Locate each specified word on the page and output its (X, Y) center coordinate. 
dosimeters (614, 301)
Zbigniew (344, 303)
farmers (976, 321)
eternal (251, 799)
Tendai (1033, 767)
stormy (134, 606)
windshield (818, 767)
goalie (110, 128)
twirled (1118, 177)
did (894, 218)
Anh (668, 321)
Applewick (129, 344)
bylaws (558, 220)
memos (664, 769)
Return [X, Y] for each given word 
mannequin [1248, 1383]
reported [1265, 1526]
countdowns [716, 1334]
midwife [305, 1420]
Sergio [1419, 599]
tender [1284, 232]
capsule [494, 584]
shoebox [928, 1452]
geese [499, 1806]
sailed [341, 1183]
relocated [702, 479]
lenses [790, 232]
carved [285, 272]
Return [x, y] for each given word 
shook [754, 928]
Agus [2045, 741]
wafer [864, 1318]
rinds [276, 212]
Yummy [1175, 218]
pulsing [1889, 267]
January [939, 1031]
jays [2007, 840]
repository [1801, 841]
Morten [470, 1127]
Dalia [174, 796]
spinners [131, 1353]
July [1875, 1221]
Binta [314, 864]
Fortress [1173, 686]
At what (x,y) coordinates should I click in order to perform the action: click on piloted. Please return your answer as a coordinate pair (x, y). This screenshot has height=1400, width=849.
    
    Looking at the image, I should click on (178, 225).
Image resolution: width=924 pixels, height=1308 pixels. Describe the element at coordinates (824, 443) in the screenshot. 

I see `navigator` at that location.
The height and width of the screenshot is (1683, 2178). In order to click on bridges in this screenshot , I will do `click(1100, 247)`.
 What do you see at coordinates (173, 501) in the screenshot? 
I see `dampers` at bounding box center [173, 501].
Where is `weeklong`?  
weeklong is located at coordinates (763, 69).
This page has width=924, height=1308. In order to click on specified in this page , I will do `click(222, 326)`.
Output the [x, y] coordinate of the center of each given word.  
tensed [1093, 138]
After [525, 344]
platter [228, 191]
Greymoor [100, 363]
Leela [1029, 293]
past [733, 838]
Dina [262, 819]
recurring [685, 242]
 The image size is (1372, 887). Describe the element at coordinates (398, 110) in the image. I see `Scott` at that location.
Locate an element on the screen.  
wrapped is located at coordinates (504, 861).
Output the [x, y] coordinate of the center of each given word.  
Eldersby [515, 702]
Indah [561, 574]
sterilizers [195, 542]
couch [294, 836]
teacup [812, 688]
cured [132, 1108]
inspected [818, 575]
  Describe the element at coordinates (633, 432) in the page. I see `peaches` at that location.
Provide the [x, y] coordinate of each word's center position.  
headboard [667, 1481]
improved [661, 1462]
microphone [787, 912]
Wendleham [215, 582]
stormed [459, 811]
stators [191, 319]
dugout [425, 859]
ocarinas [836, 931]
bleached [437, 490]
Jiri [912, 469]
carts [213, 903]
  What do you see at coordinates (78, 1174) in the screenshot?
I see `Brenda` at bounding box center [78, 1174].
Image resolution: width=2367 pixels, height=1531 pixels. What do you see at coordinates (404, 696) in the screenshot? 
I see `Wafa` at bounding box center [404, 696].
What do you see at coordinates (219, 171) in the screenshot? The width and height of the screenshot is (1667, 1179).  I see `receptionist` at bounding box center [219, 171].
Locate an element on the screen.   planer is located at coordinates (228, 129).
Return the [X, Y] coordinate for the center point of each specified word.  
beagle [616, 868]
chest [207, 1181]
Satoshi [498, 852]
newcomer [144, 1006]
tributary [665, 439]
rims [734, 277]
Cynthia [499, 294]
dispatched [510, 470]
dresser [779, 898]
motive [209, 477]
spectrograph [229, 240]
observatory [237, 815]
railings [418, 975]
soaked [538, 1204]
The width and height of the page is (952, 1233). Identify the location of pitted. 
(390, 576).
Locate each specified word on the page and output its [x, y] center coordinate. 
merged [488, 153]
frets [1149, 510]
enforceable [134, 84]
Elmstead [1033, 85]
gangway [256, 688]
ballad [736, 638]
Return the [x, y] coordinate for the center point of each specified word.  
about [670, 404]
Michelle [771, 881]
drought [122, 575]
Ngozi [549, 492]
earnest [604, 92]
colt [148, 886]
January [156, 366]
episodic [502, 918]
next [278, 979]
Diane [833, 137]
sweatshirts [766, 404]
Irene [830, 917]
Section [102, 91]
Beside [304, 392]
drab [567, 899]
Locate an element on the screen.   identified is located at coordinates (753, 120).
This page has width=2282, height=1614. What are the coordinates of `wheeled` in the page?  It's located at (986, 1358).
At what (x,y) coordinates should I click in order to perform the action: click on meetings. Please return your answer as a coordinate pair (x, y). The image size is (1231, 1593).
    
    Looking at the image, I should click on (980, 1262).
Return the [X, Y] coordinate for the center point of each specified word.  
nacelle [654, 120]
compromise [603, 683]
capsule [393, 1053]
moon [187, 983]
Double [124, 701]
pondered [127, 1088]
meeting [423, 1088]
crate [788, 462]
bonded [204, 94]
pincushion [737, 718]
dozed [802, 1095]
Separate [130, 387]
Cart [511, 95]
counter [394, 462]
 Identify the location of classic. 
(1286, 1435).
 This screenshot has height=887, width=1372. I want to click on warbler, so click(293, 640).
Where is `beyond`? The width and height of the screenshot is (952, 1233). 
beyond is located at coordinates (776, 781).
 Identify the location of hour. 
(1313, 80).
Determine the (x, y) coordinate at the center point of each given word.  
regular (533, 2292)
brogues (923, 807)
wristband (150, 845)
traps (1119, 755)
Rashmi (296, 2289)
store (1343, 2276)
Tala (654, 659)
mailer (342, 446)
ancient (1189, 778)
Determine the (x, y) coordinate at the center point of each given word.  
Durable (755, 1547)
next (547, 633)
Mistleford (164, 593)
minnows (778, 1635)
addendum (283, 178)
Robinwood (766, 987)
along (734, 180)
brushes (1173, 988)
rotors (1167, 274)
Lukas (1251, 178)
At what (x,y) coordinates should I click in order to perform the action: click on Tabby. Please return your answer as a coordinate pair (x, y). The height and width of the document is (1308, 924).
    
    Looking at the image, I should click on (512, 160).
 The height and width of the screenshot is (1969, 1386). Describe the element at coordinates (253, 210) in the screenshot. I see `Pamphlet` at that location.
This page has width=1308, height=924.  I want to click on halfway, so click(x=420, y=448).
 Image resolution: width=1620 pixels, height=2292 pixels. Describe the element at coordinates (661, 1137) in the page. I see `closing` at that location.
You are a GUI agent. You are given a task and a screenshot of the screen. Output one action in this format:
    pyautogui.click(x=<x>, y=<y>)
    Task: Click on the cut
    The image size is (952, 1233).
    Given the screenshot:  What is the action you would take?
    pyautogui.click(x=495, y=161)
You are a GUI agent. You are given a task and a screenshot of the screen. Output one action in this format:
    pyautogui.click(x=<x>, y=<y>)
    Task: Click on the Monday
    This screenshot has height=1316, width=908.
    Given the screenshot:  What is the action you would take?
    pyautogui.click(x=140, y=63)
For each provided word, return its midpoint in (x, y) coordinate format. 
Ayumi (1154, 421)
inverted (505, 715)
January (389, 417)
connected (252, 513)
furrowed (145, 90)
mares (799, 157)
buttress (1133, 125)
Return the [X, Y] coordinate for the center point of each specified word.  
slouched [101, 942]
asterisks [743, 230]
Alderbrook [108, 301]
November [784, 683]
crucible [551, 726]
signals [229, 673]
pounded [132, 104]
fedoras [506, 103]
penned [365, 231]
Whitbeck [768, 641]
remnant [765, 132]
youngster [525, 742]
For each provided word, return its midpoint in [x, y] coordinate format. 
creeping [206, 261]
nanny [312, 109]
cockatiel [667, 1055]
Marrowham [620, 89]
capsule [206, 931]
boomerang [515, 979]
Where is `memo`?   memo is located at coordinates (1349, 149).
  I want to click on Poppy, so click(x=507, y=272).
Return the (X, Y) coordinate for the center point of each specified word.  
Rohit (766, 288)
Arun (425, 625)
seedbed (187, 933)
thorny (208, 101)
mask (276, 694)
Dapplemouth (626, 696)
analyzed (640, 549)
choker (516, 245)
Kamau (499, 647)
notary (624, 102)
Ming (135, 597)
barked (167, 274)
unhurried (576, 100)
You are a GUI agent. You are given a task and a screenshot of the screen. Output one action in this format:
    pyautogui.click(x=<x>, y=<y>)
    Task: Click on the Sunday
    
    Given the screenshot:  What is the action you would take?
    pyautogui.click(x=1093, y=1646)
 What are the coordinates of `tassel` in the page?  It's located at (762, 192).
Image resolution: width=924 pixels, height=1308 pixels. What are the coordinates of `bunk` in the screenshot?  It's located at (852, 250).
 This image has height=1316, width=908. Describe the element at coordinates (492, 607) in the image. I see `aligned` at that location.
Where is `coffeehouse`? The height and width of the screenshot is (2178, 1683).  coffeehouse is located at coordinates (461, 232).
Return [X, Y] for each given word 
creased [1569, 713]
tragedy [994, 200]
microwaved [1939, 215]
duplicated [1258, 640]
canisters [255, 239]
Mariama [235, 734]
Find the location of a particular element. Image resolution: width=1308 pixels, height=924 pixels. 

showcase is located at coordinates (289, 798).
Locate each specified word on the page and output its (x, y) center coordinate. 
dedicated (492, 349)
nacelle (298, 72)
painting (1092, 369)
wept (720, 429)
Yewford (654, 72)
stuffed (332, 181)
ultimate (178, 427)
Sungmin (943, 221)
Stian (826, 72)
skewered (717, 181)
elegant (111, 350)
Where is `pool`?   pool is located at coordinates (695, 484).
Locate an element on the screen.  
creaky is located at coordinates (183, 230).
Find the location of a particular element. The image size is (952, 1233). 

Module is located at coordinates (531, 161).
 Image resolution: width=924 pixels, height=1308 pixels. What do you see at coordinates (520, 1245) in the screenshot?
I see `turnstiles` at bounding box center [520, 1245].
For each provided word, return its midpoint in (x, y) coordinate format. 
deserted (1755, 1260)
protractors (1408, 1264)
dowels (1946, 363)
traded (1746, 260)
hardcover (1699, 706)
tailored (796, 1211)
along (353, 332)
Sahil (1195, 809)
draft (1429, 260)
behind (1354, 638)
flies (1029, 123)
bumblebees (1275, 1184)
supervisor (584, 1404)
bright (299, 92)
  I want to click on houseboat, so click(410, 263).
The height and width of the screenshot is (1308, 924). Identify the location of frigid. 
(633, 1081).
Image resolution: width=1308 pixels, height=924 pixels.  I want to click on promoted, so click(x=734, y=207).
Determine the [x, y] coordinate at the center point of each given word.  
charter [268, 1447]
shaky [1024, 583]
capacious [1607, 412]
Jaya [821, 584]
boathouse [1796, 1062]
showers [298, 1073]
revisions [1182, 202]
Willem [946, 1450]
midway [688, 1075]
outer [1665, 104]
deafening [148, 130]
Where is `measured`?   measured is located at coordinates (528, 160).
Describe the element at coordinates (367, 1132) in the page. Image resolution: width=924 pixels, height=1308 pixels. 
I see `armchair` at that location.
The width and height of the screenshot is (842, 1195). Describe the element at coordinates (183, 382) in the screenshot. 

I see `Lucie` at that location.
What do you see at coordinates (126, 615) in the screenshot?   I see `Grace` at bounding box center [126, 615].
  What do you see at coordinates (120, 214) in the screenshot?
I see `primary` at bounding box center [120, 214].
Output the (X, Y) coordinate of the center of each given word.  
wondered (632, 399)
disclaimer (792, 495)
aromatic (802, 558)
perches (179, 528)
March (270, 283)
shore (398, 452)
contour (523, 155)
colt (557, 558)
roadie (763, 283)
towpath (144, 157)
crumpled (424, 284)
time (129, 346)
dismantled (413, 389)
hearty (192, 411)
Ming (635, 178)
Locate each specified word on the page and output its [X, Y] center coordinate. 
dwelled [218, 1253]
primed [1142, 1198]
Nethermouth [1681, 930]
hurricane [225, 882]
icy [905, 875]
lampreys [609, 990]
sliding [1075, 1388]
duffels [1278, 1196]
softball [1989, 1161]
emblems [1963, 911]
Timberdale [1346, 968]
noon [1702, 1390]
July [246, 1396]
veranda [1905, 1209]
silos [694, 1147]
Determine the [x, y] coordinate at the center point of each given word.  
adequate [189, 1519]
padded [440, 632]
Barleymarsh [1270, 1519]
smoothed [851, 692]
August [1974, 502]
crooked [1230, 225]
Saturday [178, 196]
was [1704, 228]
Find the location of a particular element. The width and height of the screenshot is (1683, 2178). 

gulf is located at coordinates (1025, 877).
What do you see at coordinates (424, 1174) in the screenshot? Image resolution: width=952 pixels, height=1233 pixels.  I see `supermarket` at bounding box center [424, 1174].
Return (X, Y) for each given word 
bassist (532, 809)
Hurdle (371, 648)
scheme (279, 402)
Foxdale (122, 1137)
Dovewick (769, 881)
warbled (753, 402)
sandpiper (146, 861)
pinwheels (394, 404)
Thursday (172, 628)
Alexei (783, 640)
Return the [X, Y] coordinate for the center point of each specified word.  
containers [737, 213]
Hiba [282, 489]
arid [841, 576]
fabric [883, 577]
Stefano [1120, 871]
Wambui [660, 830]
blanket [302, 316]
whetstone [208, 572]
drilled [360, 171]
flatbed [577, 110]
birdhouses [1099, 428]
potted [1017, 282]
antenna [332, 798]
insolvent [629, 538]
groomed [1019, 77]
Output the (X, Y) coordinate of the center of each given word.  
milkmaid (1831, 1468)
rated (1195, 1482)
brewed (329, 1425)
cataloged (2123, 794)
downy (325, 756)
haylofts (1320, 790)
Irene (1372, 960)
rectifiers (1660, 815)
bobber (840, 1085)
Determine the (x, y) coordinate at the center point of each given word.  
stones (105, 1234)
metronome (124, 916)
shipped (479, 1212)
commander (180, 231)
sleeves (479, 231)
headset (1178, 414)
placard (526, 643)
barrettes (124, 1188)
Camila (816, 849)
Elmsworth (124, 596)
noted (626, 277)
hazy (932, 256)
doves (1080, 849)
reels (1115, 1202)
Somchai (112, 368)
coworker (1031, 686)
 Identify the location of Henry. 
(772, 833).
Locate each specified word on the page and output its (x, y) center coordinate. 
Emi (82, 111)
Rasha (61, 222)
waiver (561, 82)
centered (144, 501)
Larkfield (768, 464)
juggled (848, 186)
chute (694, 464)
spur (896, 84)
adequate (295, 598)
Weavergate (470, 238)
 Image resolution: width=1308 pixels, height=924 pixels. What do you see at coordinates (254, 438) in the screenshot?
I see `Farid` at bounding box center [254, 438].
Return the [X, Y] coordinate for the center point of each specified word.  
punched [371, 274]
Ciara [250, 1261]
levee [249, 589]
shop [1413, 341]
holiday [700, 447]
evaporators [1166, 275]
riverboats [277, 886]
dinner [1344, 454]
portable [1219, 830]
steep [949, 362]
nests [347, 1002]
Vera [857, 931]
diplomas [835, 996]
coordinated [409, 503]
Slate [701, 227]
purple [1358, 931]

● Work instructions:
Copy out the records word for word, starting at the line that contains "coordinates (753, 120)." and stopping after the line that contains "capsule [393, 1053]".

● Response below:
Locate an element on the screen.   identified is located at coordinates (753, 120).
This page has width=2282, height=1614. What are the coordinates of `wheeled` in the page?  It's located at (986, 1358).
At what (x,y) coordinates should I click in order to perform the action: click on meetings. Please return your answer as a coordinate pair (x, y). The image size is (1231, 1593).
    
    Looking at the image, I should click on (980, 1262).
Return the [X, Y] coordinate for the center point of each specified word.  
nacelle [654, 120]
compromise [603, 683]
capsule [393, 1053]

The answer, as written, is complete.